§ **Exercise details**: Some entries follow. Reproduce exactly the lines starting at the one with "RGB1 pin G: GP14 -> GP18" and stopping after the one with "BUTTON: B3F -> KY-004".

==== The data ====

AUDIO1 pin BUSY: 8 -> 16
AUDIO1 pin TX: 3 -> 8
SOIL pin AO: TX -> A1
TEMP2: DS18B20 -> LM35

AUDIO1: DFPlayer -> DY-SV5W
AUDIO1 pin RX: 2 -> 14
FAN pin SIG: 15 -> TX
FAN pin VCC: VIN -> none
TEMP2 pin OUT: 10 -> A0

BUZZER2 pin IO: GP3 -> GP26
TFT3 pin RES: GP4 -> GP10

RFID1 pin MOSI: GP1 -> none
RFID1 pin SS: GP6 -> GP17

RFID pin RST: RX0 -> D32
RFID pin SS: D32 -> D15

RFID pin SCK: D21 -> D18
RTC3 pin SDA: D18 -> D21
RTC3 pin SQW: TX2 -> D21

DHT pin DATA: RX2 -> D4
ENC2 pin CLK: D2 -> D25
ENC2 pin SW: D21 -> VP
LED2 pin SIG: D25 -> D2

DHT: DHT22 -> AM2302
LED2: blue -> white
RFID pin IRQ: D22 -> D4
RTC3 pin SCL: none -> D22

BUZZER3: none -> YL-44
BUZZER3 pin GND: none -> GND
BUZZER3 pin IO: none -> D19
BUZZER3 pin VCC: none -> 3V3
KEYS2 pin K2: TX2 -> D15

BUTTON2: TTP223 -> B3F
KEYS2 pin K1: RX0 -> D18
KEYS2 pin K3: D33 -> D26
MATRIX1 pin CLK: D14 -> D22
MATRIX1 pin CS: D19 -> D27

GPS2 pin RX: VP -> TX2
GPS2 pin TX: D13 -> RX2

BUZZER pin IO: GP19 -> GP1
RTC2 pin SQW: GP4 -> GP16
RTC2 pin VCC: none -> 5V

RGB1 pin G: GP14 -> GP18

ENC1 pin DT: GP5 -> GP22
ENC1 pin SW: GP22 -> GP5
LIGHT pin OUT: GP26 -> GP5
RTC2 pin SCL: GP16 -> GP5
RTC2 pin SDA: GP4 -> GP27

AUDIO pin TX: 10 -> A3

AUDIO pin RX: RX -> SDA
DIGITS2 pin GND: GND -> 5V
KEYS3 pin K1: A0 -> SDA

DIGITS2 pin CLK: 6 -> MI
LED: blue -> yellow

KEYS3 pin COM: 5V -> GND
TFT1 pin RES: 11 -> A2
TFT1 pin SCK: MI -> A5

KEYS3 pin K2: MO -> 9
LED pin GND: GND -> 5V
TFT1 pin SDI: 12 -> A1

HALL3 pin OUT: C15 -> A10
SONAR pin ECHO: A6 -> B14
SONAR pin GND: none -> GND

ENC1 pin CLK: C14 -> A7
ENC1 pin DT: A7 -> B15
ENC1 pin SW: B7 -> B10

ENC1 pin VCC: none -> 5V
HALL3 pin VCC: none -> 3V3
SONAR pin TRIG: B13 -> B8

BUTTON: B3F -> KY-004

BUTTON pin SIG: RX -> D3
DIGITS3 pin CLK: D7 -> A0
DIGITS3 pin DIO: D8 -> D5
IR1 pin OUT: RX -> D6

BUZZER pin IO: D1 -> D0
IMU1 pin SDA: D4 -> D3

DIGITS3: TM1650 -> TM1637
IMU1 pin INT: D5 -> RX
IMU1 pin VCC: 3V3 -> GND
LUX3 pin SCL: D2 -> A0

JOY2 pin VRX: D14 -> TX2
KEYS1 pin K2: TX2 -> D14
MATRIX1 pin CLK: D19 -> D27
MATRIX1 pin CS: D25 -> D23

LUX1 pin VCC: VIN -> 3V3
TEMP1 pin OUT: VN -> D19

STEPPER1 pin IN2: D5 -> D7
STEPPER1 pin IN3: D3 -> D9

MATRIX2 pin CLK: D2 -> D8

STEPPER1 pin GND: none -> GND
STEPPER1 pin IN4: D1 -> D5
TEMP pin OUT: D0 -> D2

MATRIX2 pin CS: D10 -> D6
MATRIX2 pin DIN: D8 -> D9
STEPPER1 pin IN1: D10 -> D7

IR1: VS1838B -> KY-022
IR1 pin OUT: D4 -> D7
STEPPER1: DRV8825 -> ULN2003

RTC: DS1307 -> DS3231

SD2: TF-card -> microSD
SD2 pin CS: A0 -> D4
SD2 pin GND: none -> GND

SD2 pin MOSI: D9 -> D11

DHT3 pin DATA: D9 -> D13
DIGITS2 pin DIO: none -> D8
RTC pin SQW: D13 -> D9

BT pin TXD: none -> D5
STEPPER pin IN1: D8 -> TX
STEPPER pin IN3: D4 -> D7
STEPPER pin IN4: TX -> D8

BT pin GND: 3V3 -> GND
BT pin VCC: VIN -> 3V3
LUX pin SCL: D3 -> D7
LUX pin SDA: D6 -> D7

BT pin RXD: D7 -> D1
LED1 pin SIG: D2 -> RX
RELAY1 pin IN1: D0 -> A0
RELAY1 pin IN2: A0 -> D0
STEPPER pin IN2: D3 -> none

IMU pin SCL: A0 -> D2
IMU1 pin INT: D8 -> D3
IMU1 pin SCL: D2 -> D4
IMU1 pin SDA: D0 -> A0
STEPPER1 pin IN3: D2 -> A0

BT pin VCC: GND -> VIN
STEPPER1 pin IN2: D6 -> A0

====

§ **Result below**:
RGB1 pin G: GP14 -> GP18

ENC1 pin DT: GP5 -> GP22
ENC1 pin SW: GP22 -> GP5
LIGHT pin OUT: GP26 -> GP5
RTC2 pin SCL: GP16 -> GP5
RTC2 pin SDA: GP4 -> GP27

AUDIO pin TX: 10 -> A3

AUDIO pin RX: RX -> SDA
DIGITS2 pin GND: GND -> 5V
KEYS3 pin K1: A0 -> SDA

DIGITS2 pin CLK: 6 -> MI
LED: blue -> yellow

KEYS3 pin COM: 5V -> GND
TFT1 pin RES: 11 -> A2
TFT1 pin SCK: MI -> A5

KEYS3 pin K2: MO -> 9
LED pin GND: GND -> 5V
TFT1 pin SDI: 12 -> A1

HALL3 pin OUT: C15 -> A10
SONAR pin ECHO: A6 -> B14
SONAR pin GND: none -> GND

ENC1 pin CLK: C14 -> A7
ENC1 pin DT: A7 -> B15
ENC1 pin SW: B7 -> B10

ENC1 pin VCC: none -> 5V
HALL3 pin VCC: none -> 3V3
SONAR pin TRIG: B13 -> B8

BUTTON: B3F -> KY-004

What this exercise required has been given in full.